[RECORDS SUPPLIED Boundary: Start]

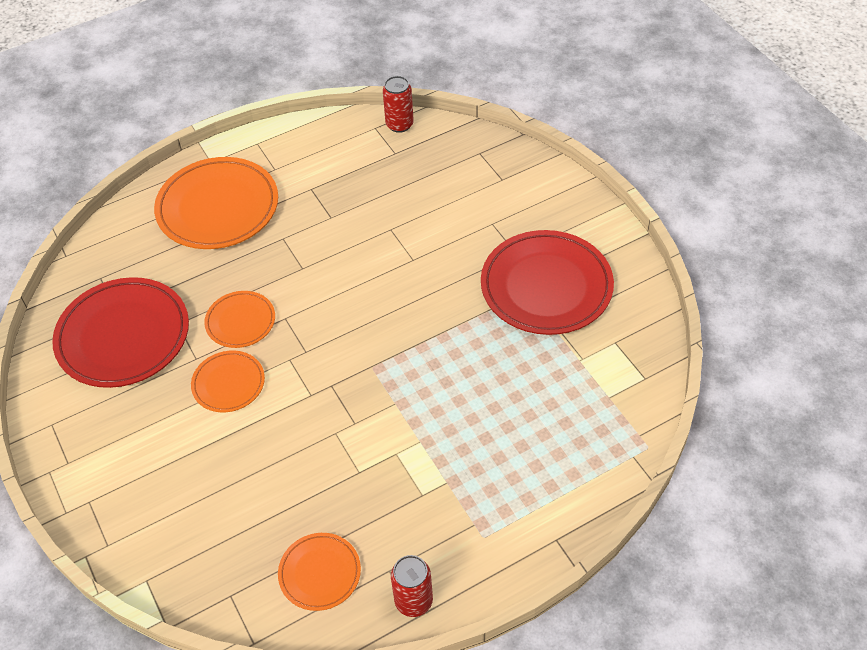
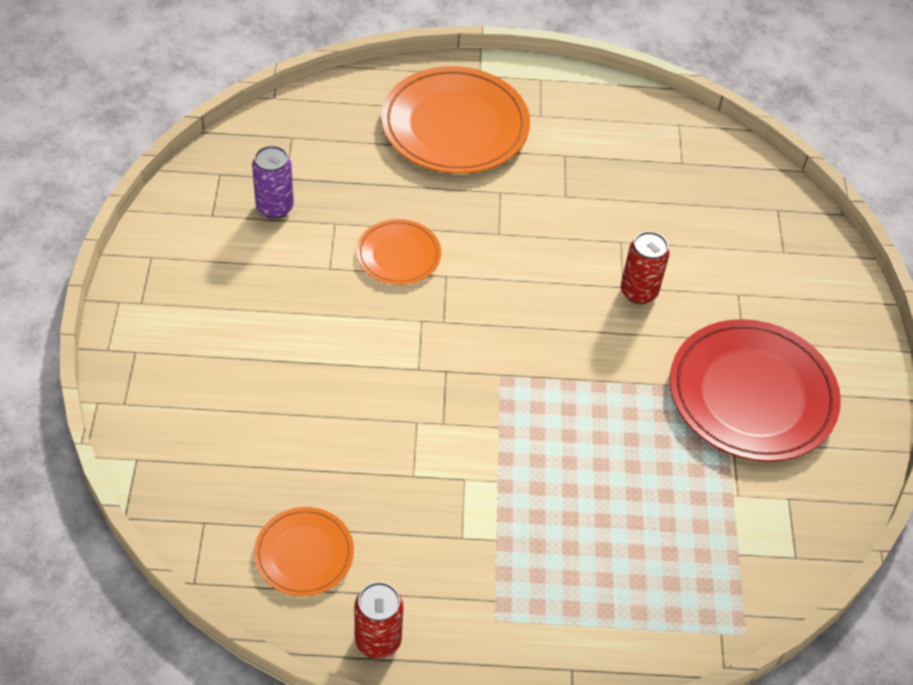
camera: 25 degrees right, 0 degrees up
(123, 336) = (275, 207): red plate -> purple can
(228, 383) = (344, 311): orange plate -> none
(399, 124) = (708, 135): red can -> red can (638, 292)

[RECORDS SUPPLIED Boundary: End]
[RECORDS SUPPLIED Boundary: Start]

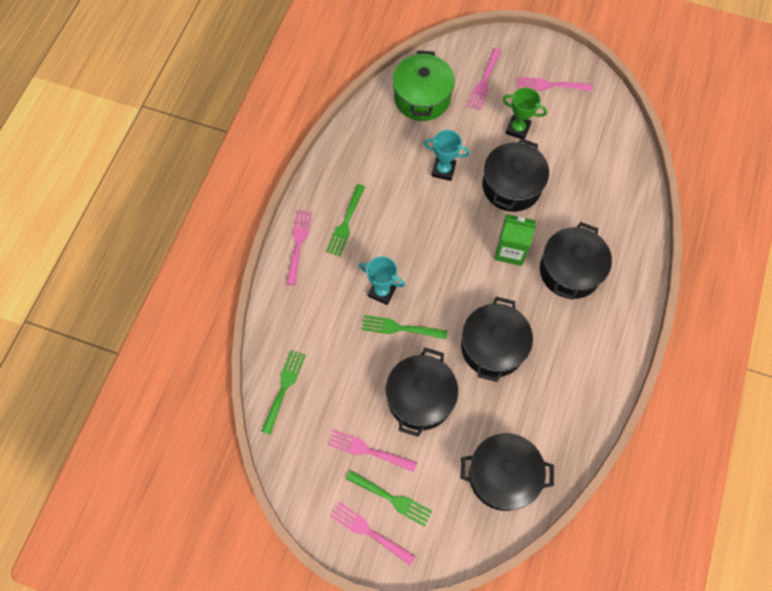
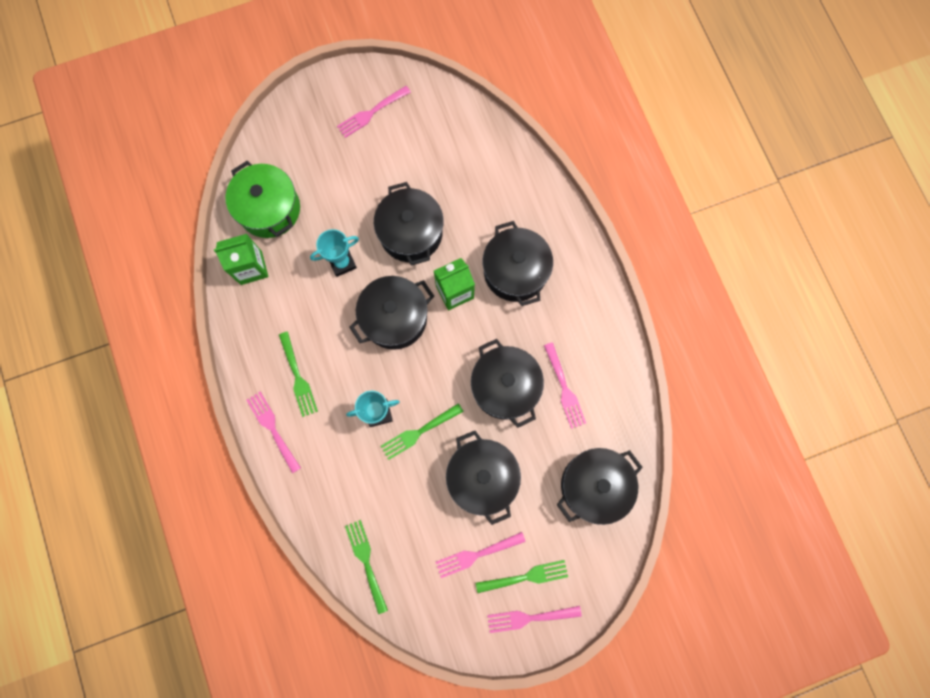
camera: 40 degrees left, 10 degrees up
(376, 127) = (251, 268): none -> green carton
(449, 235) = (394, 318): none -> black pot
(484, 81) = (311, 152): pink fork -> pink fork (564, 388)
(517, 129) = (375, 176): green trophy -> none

[RECORDS SUPPLIED Boundary: End]

**EXERCISE OBJECTIVE:**
The expected result is every line above containing the string "green".

**RESPONSE TO THIS TASK:**
(376, 127) = (251, 268): none -> green carton
(517, 129) = (375, 176): green trophy -> none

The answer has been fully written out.